§ What the task requires: Return each record shown below exactly, with none omitted.
Start of The input
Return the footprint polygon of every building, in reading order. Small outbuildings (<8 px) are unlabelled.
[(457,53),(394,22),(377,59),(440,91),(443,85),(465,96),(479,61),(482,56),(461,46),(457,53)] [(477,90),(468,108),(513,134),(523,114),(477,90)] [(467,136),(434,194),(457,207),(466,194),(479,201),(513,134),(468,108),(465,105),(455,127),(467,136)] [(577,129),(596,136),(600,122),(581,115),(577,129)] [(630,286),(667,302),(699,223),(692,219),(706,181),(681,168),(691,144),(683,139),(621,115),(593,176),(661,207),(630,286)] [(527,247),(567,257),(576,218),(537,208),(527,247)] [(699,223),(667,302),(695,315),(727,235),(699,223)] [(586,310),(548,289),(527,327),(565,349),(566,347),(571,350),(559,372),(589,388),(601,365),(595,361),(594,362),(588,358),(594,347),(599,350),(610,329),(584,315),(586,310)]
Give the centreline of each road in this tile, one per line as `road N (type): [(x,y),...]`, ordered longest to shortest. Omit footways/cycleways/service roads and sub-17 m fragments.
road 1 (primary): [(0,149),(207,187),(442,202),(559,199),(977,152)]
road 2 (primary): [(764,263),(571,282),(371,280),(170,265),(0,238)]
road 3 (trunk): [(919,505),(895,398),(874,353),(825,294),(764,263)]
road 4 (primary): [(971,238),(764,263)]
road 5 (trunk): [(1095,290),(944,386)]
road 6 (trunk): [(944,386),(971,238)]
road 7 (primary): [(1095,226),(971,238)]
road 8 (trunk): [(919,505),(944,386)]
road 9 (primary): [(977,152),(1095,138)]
End of The input
§ Reply to the exercise:
Return the footprint polygon of every building, in reading order. Small outbuildings (<8 px) are unlabelled.
[(457,53),(394,22),(377,59),(440,91),(443,85),(465,96),(479,61),(482,56),(461,46),(457,53)] [(477,90),(468,108),(513,134),(523,114),(477,90)] [(467,136),(434,194),(457,207),(466,194),(479,201),(513,134),(468,108),(465,105),(455,127),(467,136)] [(577,129),(596,136),(600,122),(581,115),(577,129)] [(630,286),(667,302),(699,223),(692,219),(706,181),(681,168),(691,144),(683,139),(621,115),(593,176),(661,207),(630,286)] [(527,247),(567,257),(576,218),(537,208),(527,247)] [(699,223),(667,302),(695,315),(727,235),(699,223)] [(586,310),(548,289),(527,327),(565,349),(566,347),(571,350),(559,372),(589,388),(601,365),(595,361),(594,362),(588,358),(594,347),(599,350),(610,329),(584,315),(586,310)]
Give the centreline of each road in this tile, one per line as `road N (type): [(x,y),...]`, ordered longest to shortest. Omit footways/cycleways/service roads and sub-17 m fragments.
road 1 (primary): [(0,149),(207,187),(442,202),(559,199),(977,152)]
road 2 (primary): [(764,263),(571,282),(371,280),(170,265),(0,238)]
road 3 (trunk): [(919,505),(895,398),(874,353),(825,294),(764,263)]
road 4 (primary): [(971,238),(764,263)]
road 5 (trunk): [(1095,290),(944,386)]
road 6 (trunk): [(944,386),(971,238)]
road 7 (primary): [(1095,226),(971,238)]
road 8 (trunk): [(919,505),(944,386)]
road 9 (primary): [(977,152),(1095,138)]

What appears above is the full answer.